**WORK INSTRUCTION:**
Scan the material below for lines with the word "cone" and reply with how many there are, nothing else.

**DATA SECTION:**
┏━━
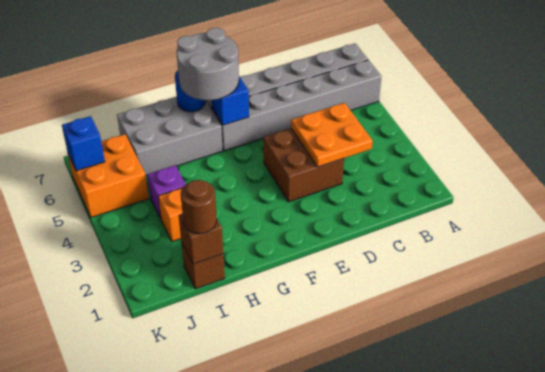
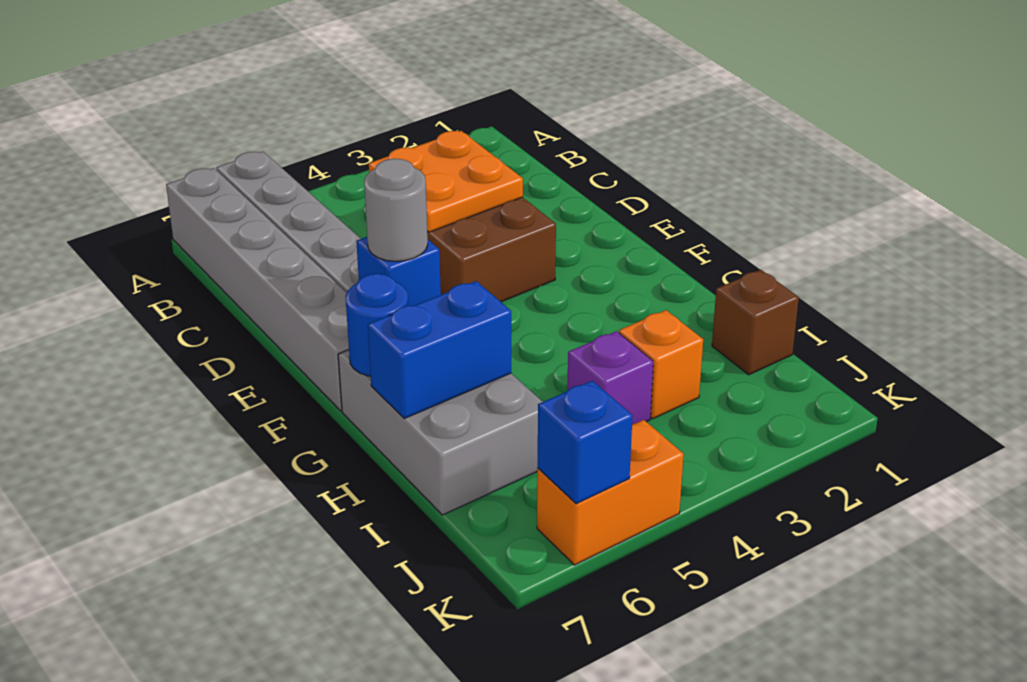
grey round brick F6:G7 level 3 -> grey round brick F6 level 3
none -> blue brick H6:H7 level 2
brown brick I1 level 2 -> none
brown round brick I1 level 3 -> none
orange brick J5:K6 level 1 -> orange brick K5:K6 level 1

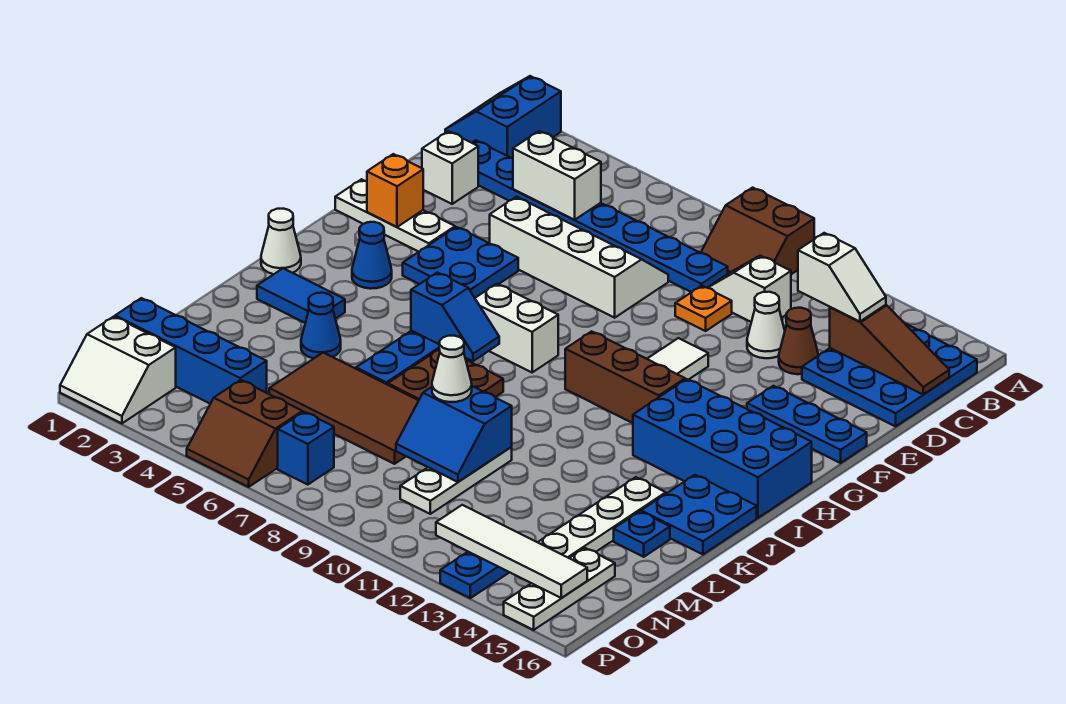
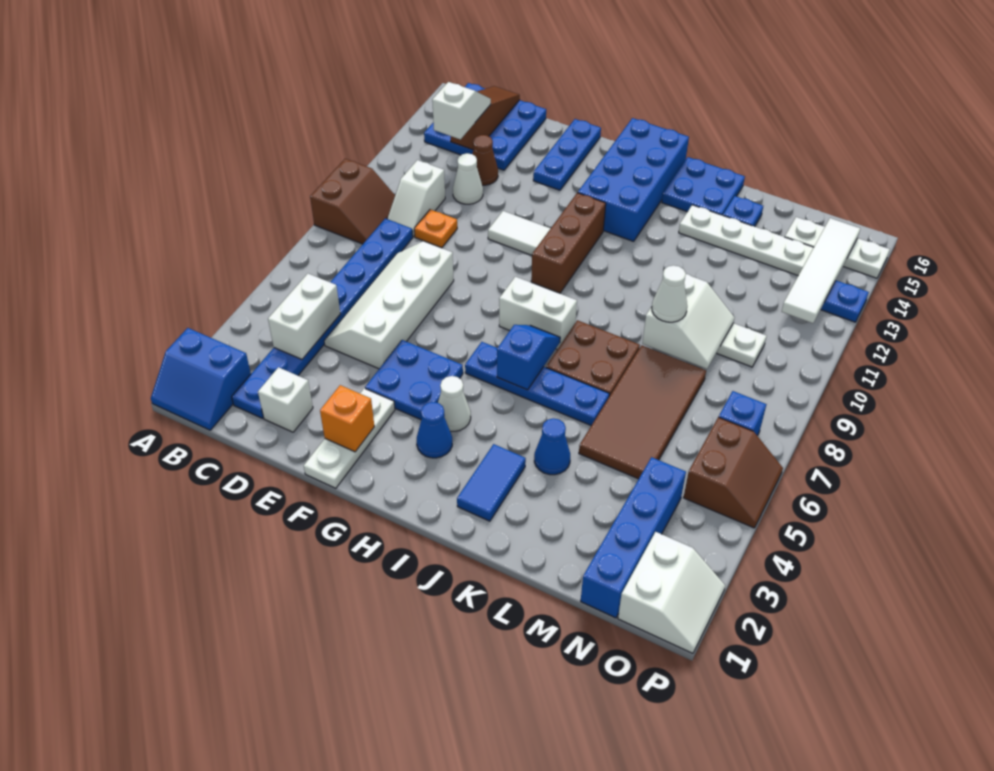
white brick H7:H8 level 1 -> white brick H8:I8 level 1
white cone I1 level 1 -> white cone H4 level 1
blue slope L9:M10 level 2 top L -> white slope L9:M10 level 2 top L

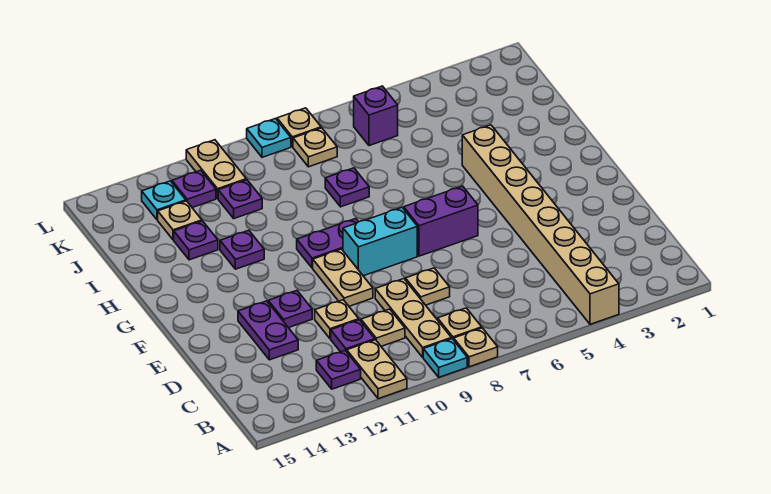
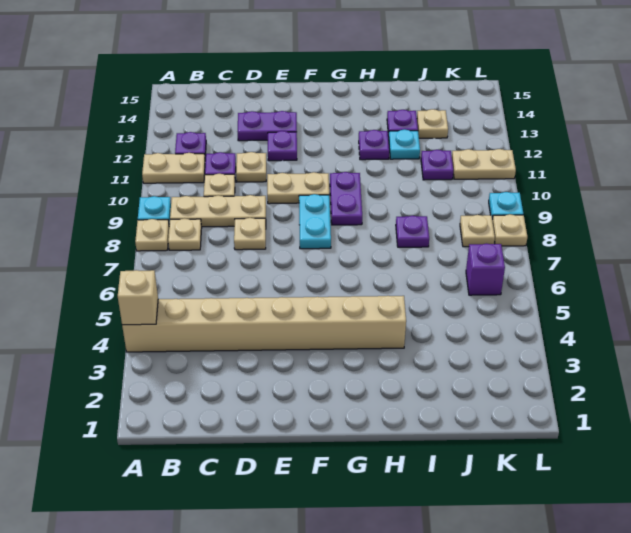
none -> tan brick A4 level 2
purple brick F6:F7 level 1 -> none
cyan brick F8:F9 level 1 -> cyan plate F8:F9 level 1
purple plate K12 level 1 -> none
cyan plate K13 level 1 -> cyan plate I12 level 1

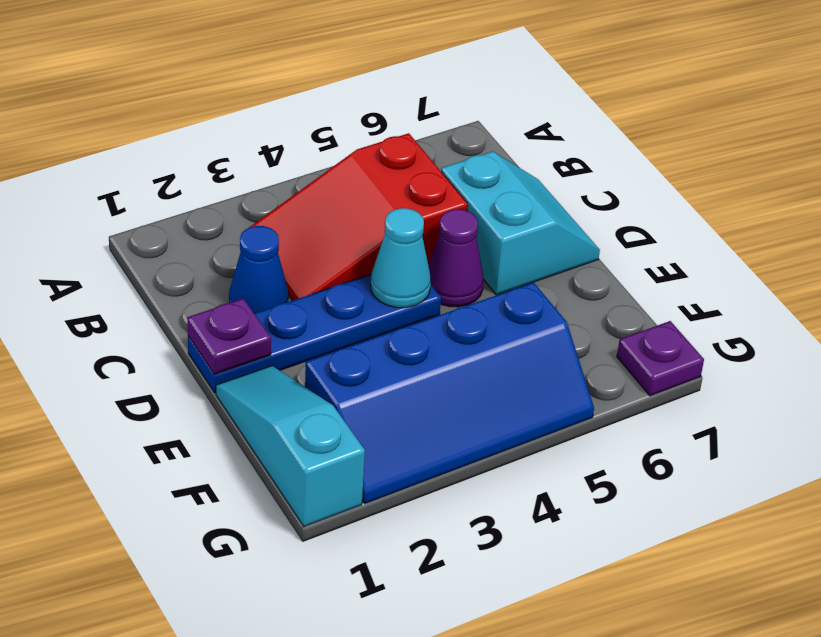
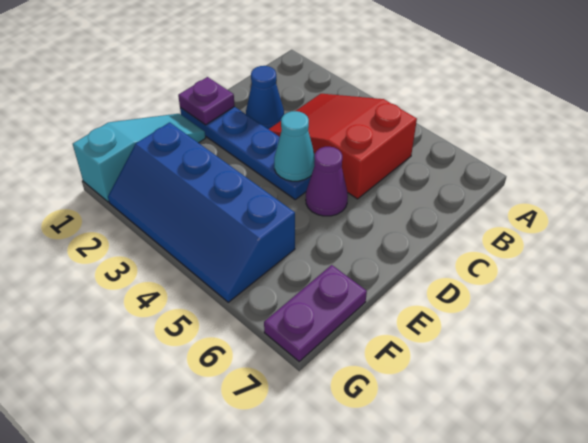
cyan slope C6:D7 level 1 top 6 -> none
purple plate G7 level 1 -> purple plate F7:G7 level 1

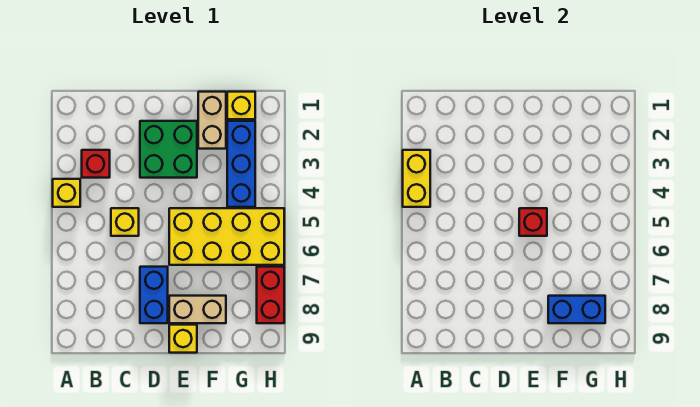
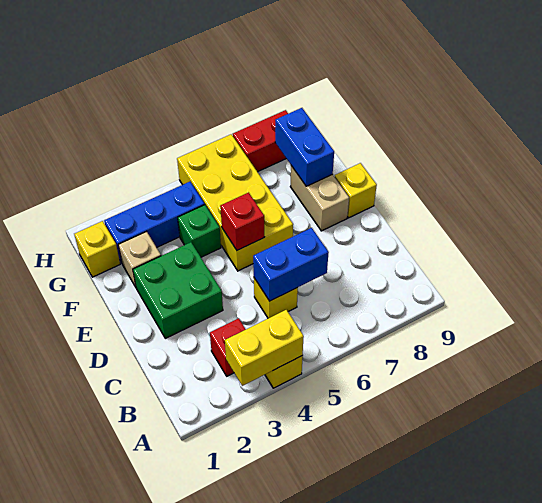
blue brick D7:D8 level 1 -> blue brick C5:C6 level 2
tan brick F1:F2 level 1 -> tan brick F2 level 1
none -> green brick F4 level 1

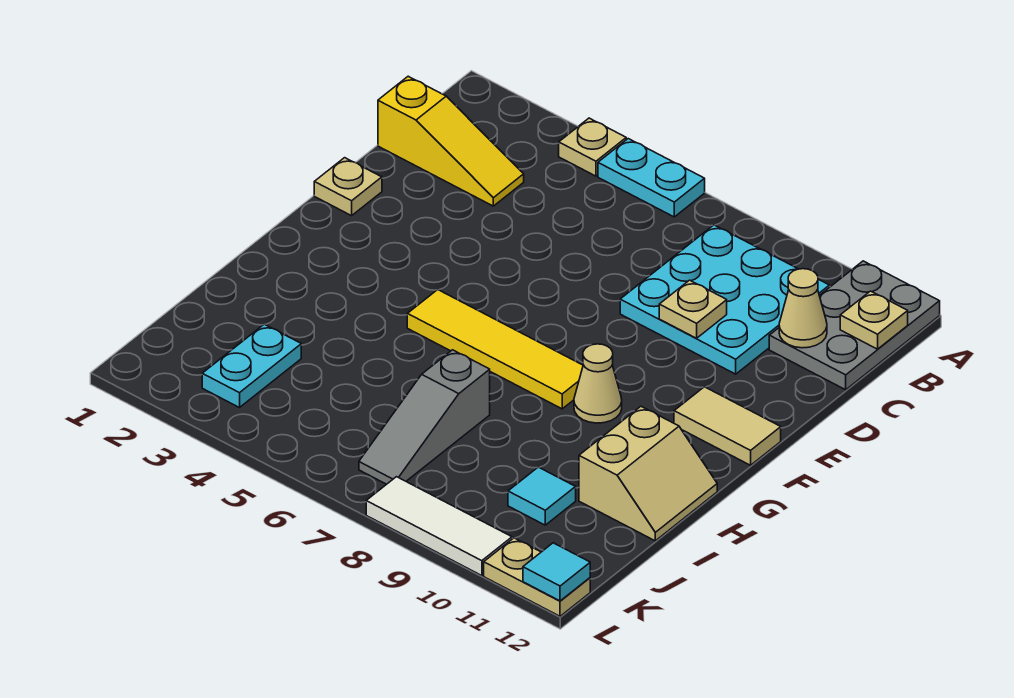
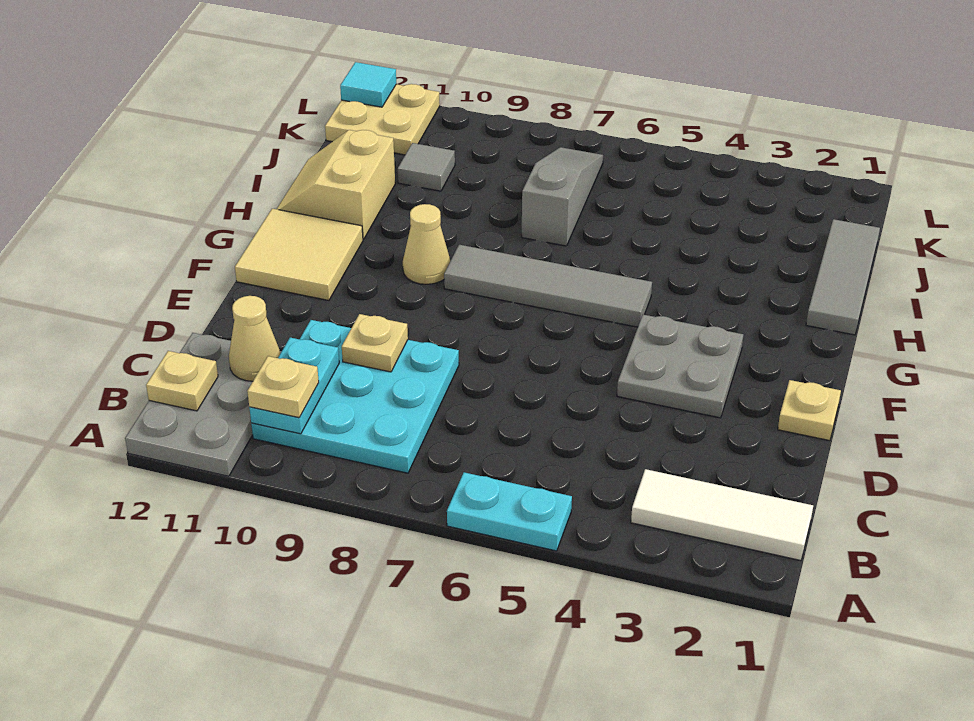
tan plate A4 level 1 -> tan plate B10 level 3
yellow slope C1:C3 level 1 top 1 -> none
none -> grey plate E3:F4 level 1
tan tile F11:F12 level 1 -> tan tile F11:G12 level 1
yellow tile G5:G8 level 1 -> grey tile G5:G8 level 1
none -> grey tile H1:J1 level 1
cyan plate J3:K3 level 1 -> cyan plate B10:C10 level 2
cyan tile J10 level 1 -> grey tile J10 level 1
white tile L8:L10 level 1 -> white tile B1:B3 level 1
tan plate L11:L12 level 1 -> tan plate K11:L12 level 1

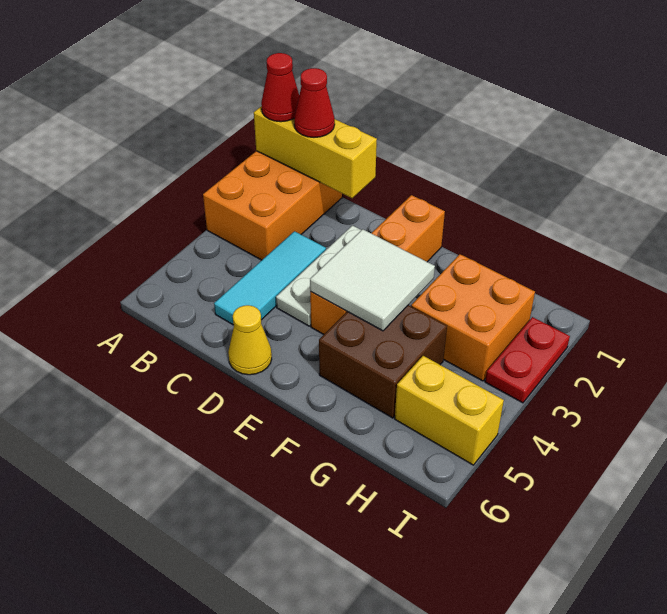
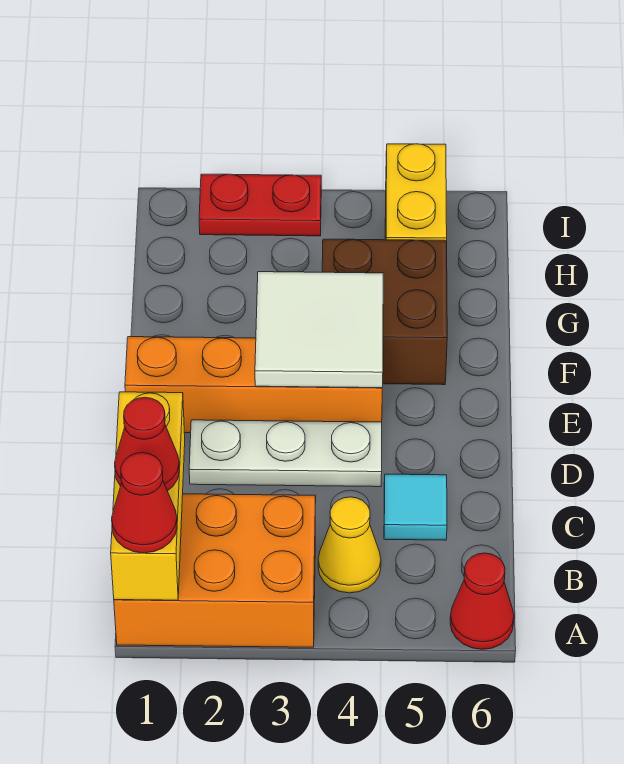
none -> red cone A6 level 1
cyan tile C3:C5 level 1 -> cyan tile C5 level 1
yellow cone D6 level 1 -> yellow cone B4 level 1
orange brick G2:H3 level 1 -> none

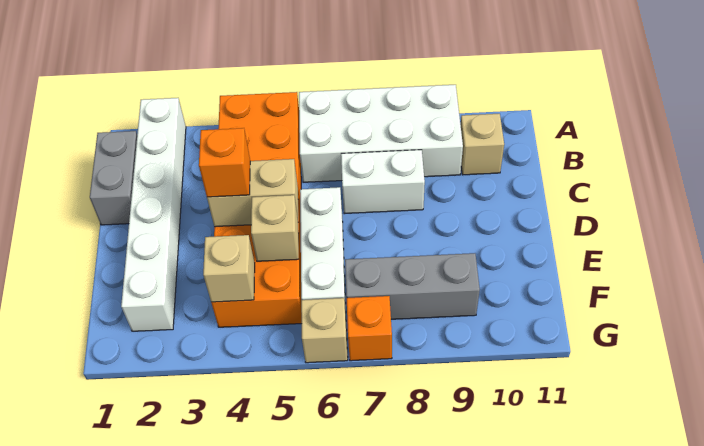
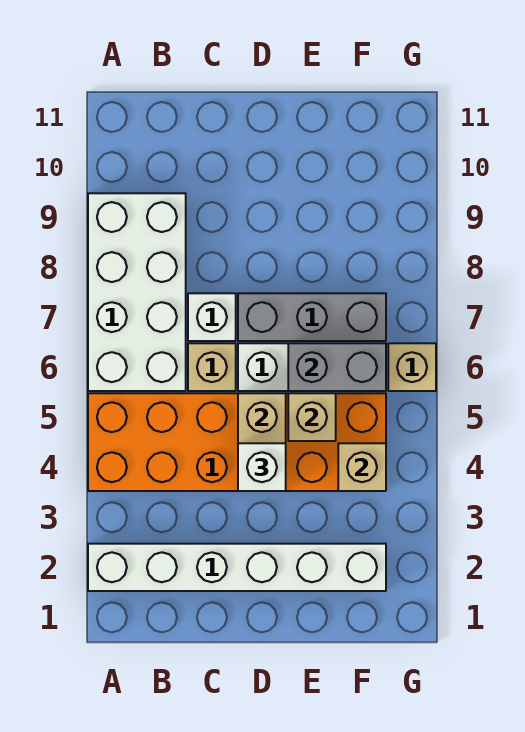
grey brick B1:C1 level 1 -> grey brick E6:F6 level 2
tan brick B10 level 1 -> tan brick C6 level 1
white brick C7:C8 level 1 -> white brick C7 level 1
orange brick D4 level 3 -> white brick D4 level 3
grey brick F7:F9 level 1 -> grey brick D7:F7 level 1
orange brick G7 level 1 -> none

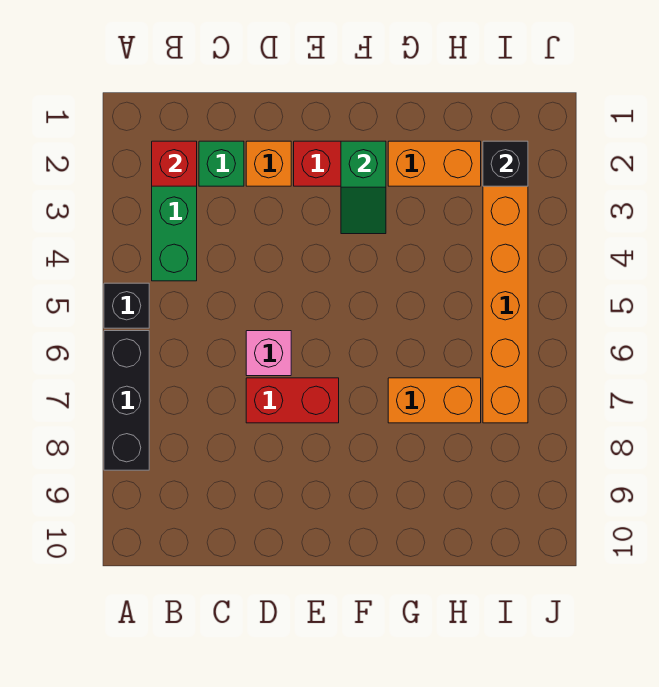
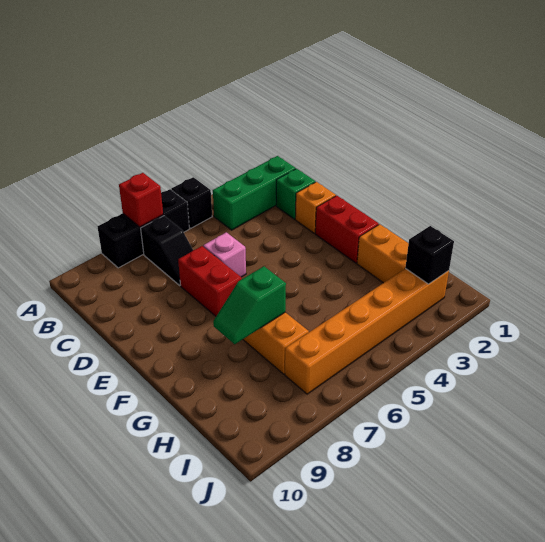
red brick B2 level 2 -> red brick A7 level 2
none -> black slope B7:C7 level 1 top B
green slope F2:F3 level 2 top 2 -> green slope G7:G8 level 2 top 7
┗━━
**SOLUTION TO THE EXERCISE:**
3